*TASK:*
Print the records below exactly, and do not carry over any picture.

Before-and-after object lists:
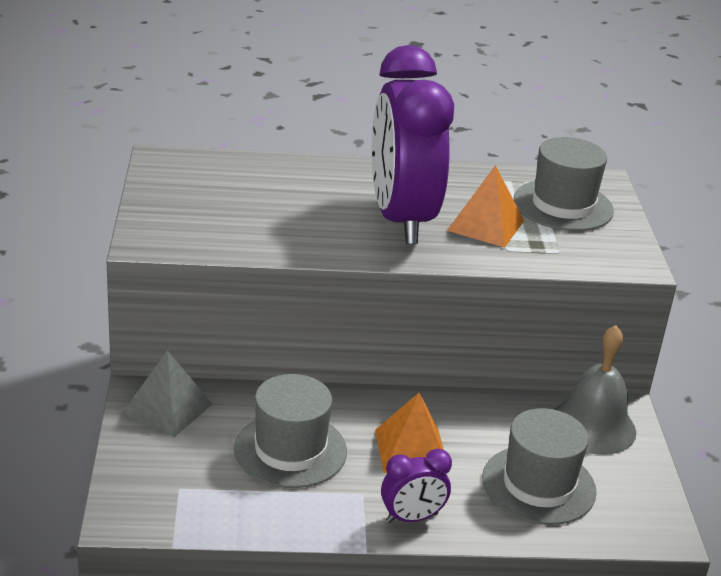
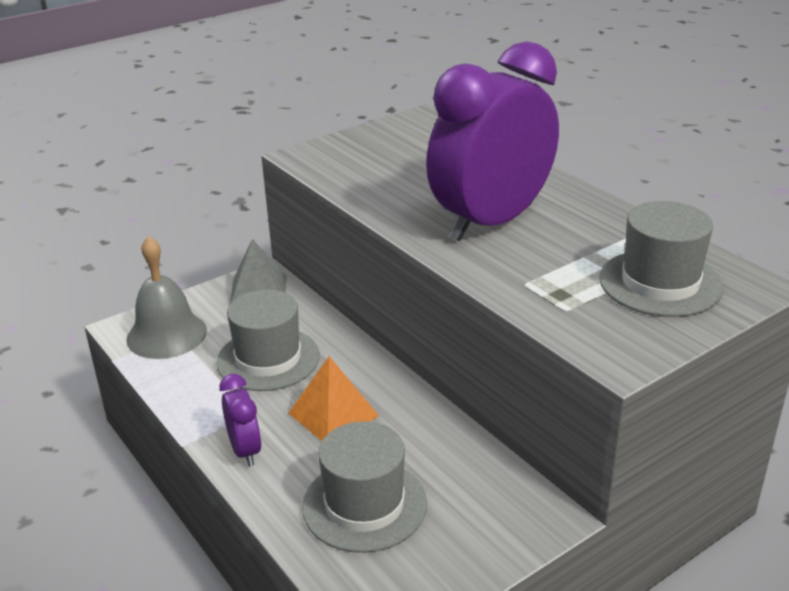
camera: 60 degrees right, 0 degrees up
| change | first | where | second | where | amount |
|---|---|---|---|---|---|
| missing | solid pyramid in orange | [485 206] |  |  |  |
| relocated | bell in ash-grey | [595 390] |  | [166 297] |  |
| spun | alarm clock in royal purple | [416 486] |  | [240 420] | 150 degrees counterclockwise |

*RESPONSE TO THE EXERCISE:*
camera: 60 degrees right, 0 degrees up
| change | first | where | second | where | amount |
|---|---|---|---|---|---|
| missing | solid pyramid in orange | [485 206] |  |  |  |
| relocated | bell in ash-grey | [595 390] |  | [166 297] |  |
| spun | alarm clock in royal purple | [416 486] |  | [240 420] | 150 degrees counterclockwise |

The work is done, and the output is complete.